### YOUR GOAL
The records that follow must be reproduced in full, with every picture excluded.

(Structured diff data)
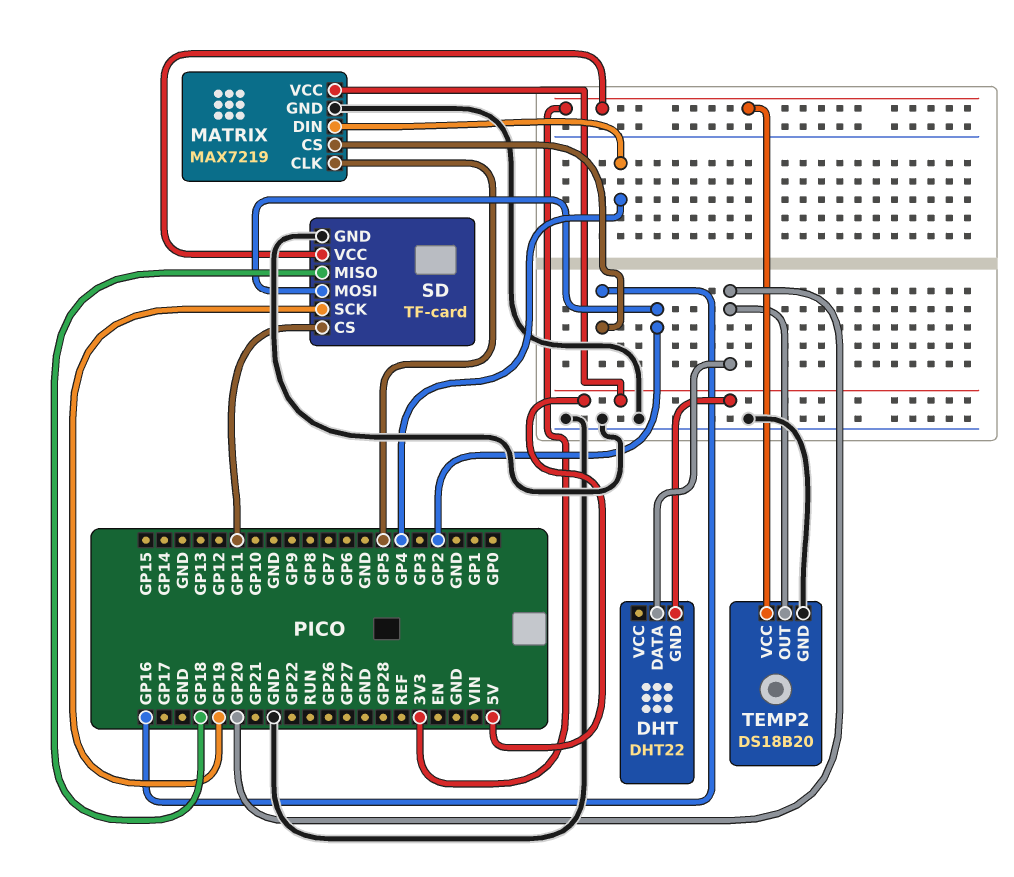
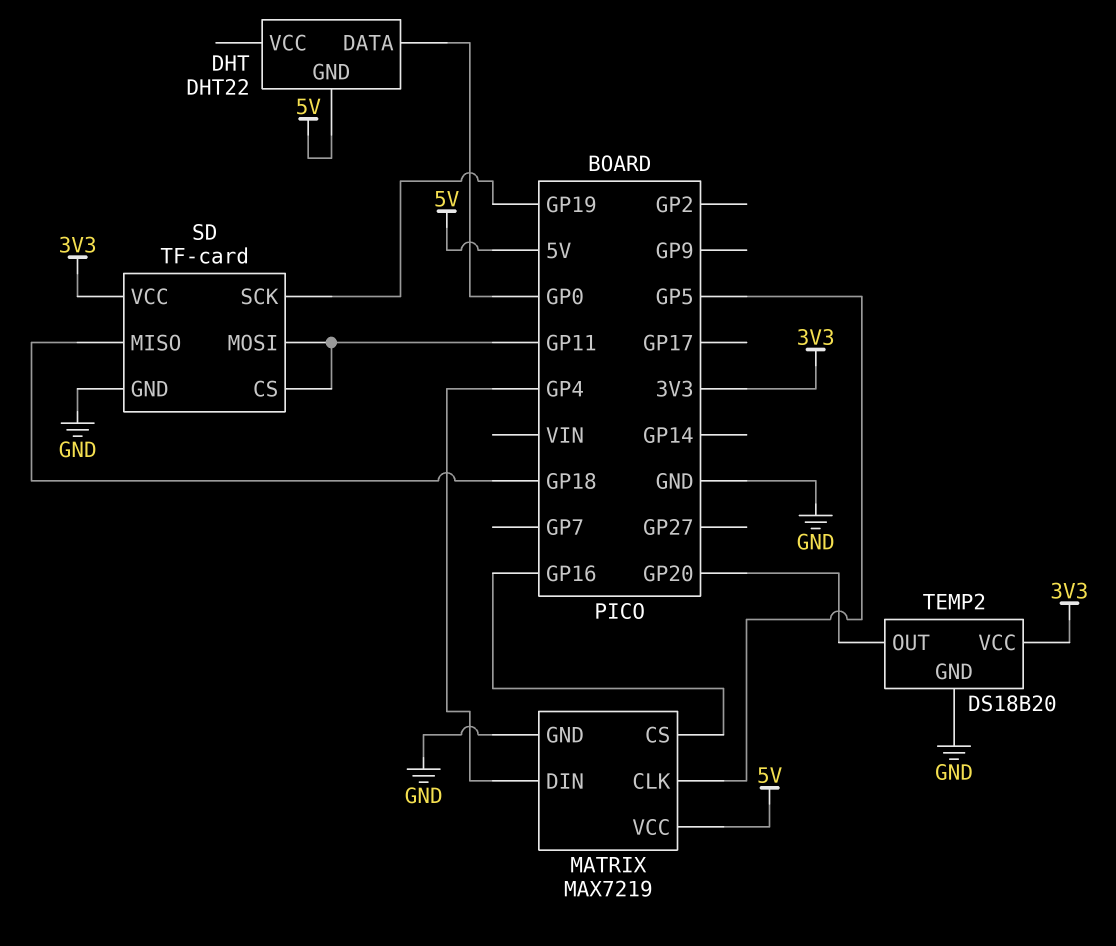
DHT pin DATA: GP20 -> GP0
SD pin MOSI: GP2 -> GP11

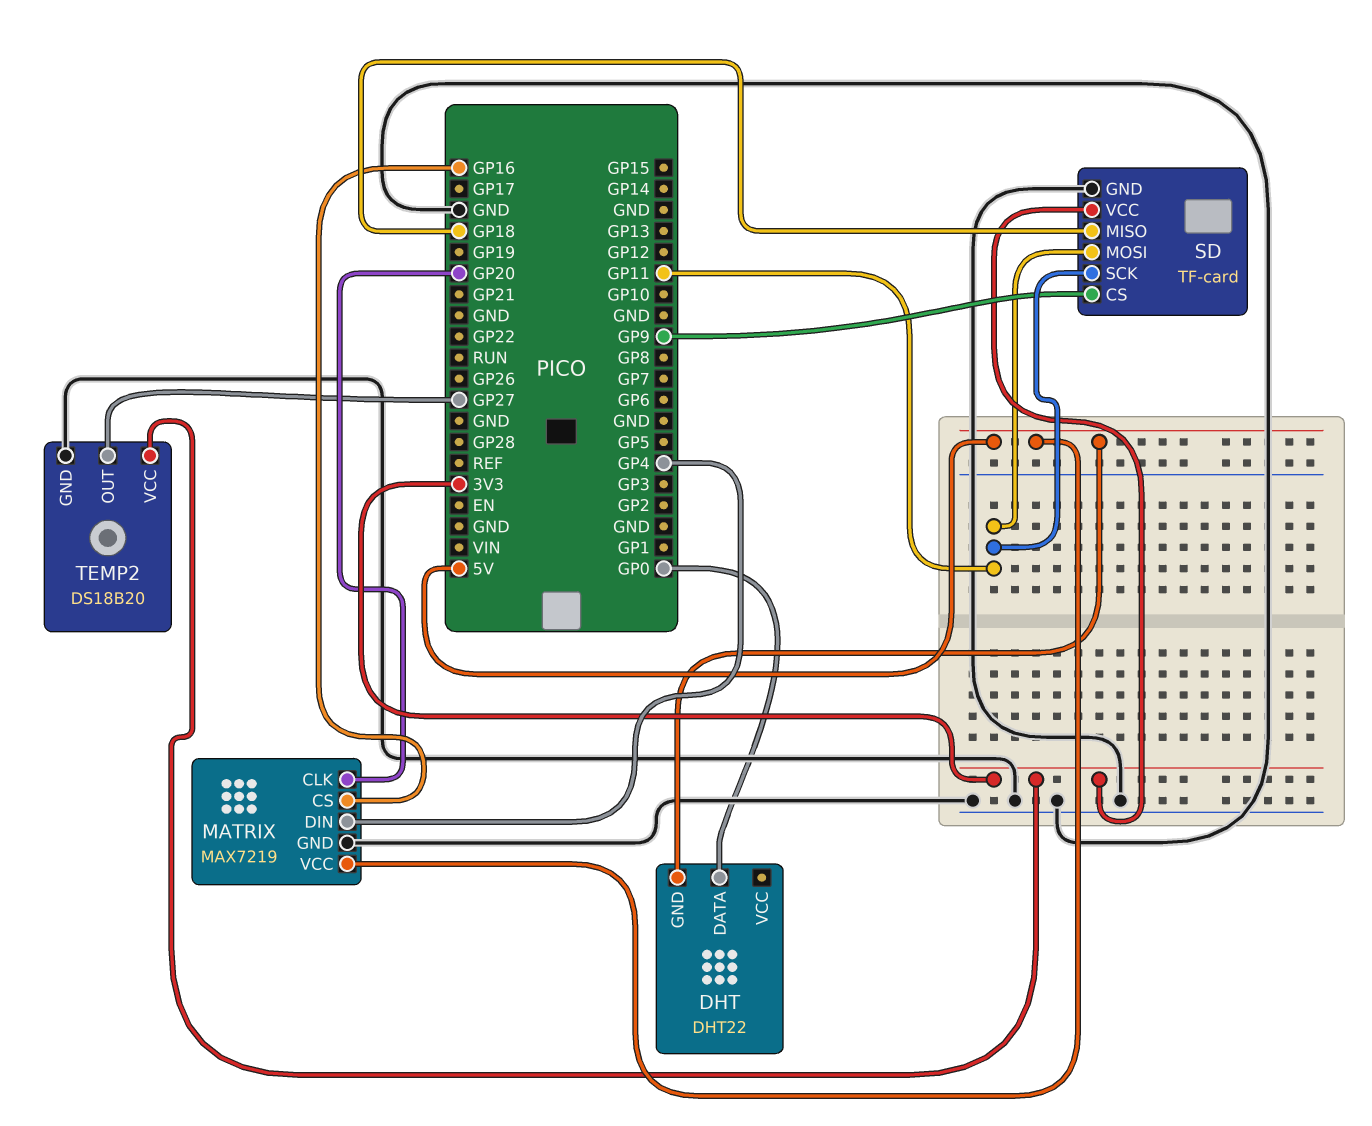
MATRIX pin CLK: GP5 -> GP20
SD pin CS: GP11 -> GP9
SD pin SCK: GP19 -> GP11
TEMP2 pin OUT: GP20 -> GP27

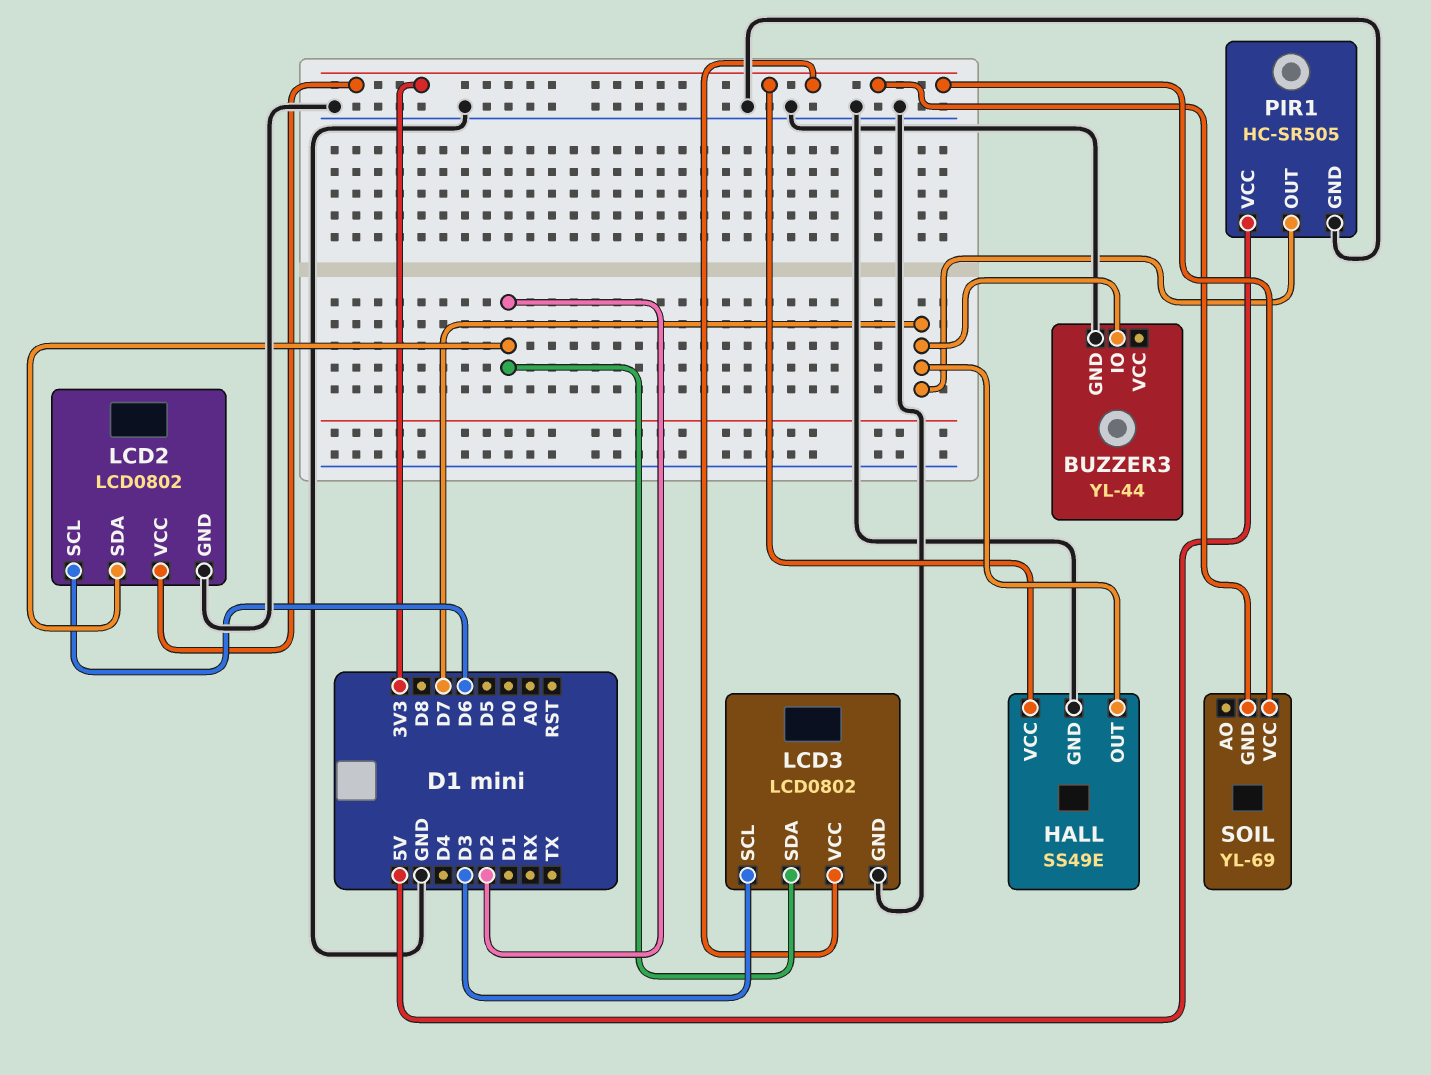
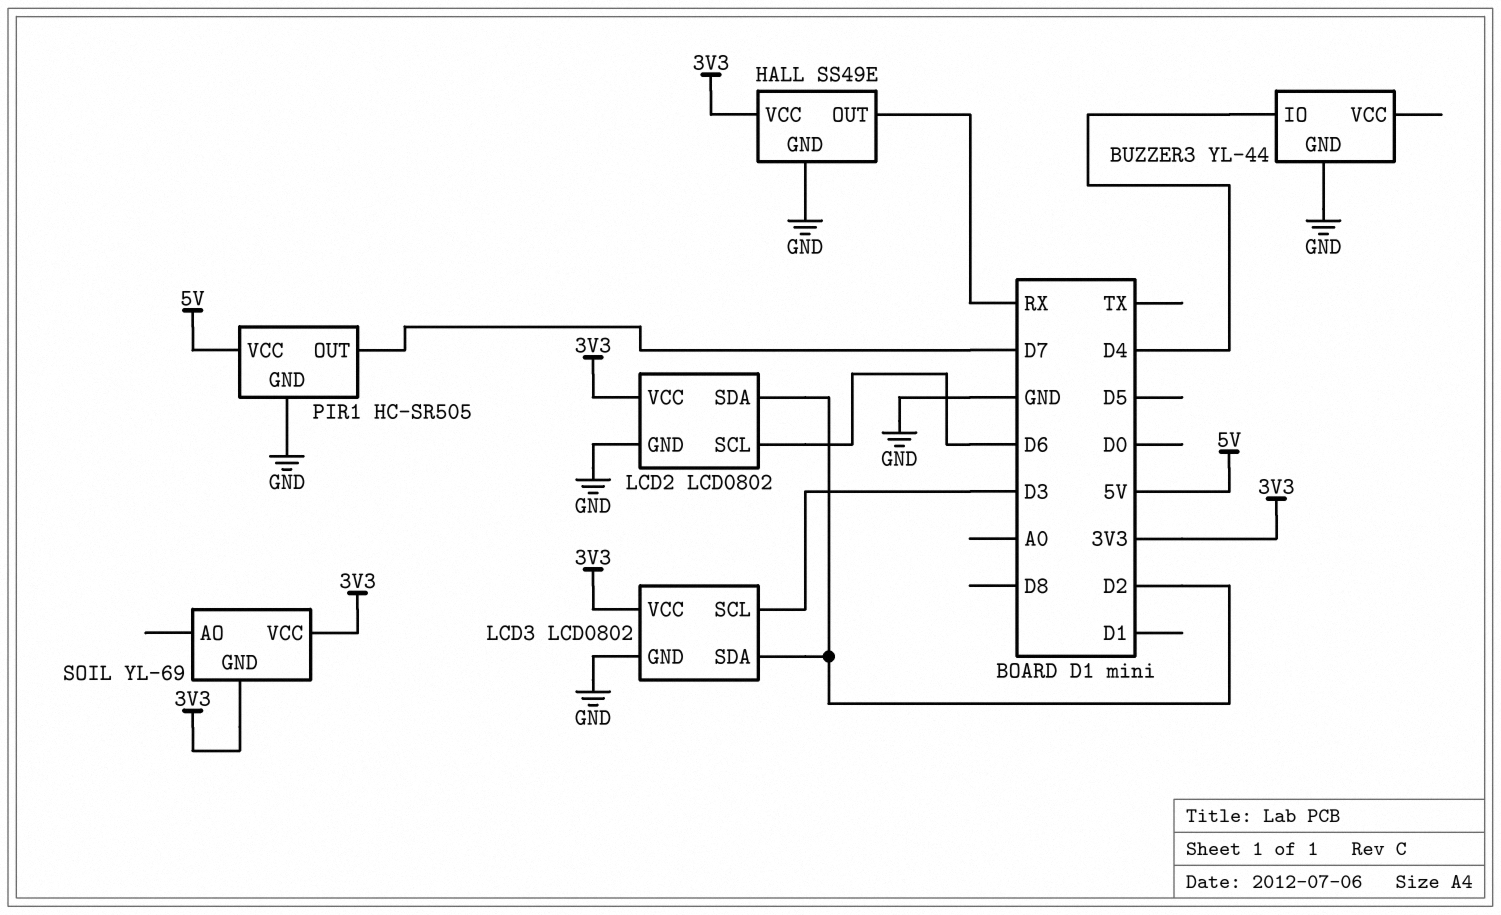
BUZZER3 pin IO: D7 -> D4
HALL pin OUT: D7 -> RX

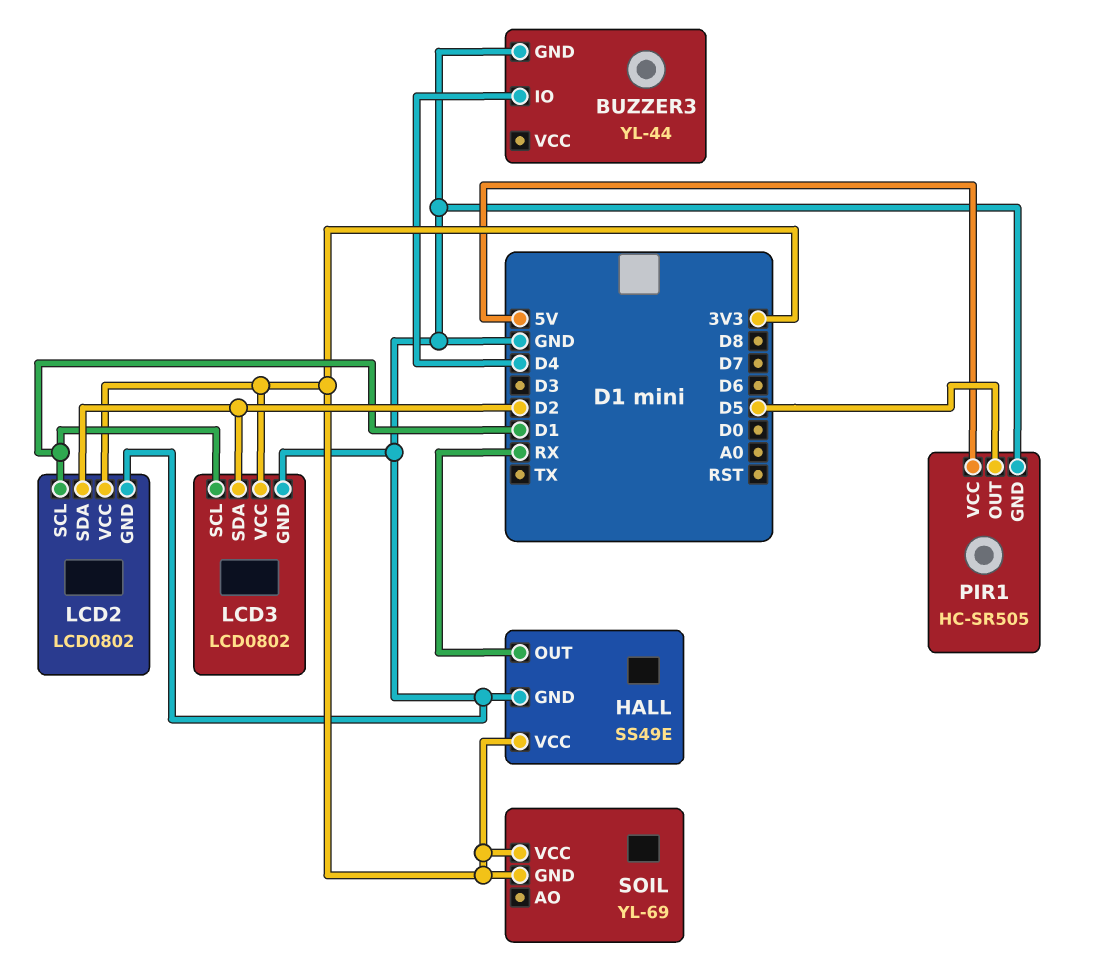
LCD2 pin SCL: D6 -> D1
LCD3 pin SCL: D3 -> D1
PIR1 pin OUT: D7 -> D5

### WRITTEN SOLUTION
DHT pin DATA: GP20 -> GP0
SD pin MOSI: GP2 -> GP11

MATRIX pin CLK: GP5 -> GP20
SD pin CS: GP11 -> GP9
SD pin SCK: GP19 -> GP11
TEMP2 pin OUT: GP20 -> GP27

BUZZER3 pin IO: D7 -> D4
HALL pin OUT: D7 -> RX

LCD2 pin SCL: D6 -> D1
LCD3 pin SCL: D3 -> D1
PIR1 pin OUT: D7 -> D5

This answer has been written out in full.